_WORK REQUIRED_. List each line of the listing below that contains the string "width".

Click-target data
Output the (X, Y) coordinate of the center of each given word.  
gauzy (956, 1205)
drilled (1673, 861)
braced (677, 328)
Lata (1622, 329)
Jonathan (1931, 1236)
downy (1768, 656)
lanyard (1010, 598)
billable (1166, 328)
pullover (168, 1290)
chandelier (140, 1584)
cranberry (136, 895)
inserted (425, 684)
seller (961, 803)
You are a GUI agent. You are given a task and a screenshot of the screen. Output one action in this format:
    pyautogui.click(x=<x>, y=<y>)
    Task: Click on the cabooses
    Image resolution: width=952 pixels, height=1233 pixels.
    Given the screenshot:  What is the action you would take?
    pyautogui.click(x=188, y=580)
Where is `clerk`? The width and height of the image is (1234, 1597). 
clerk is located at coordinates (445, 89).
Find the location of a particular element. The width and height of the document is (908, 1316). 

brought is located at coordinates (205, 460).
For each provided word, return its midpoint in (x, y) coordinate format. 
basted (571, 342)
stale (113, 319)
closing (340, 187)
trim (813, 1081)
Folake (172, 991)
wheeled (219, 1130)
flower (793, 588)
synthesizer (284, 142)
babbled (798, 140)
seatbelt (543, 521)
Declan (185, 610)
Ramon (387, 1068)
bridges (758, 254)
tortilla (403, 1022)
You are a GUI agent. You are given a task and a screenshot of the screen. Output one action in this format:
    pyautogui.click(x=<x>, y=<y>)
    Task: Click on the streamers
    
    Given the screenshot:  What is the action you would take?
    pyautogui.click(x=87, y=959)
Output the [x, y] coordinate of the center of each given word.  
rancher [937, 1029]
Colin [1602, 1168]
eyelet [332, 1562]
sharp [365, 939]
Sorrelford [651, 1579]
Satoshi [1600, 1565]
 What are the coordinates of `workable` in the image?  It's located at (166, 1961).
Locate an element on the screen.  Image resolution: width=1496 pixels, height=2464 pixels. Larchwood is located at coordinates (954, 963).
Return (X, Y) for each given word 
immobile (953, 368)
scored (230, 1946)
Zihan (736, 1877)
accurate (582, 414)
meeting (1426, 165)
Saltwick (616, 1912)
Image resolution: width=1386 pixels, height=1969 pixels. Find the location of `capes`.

_RESPONSE BELOW_.
    Image resolution: width=952 pixels, height=1233 pixels.
Where is `clerk`? The width and height of the image is (1234, 1597). 
Find the location of a particular element. The width and height of the document is (908, 1316). 
Locate an element on the screen.  Image resolution: width=1496 pixels, height=2464 pixels. Larchwood is located at coordinates (954, 963).
Image resolution: width=1386 pixels, height=1969 pixels. Find the location of `capes`.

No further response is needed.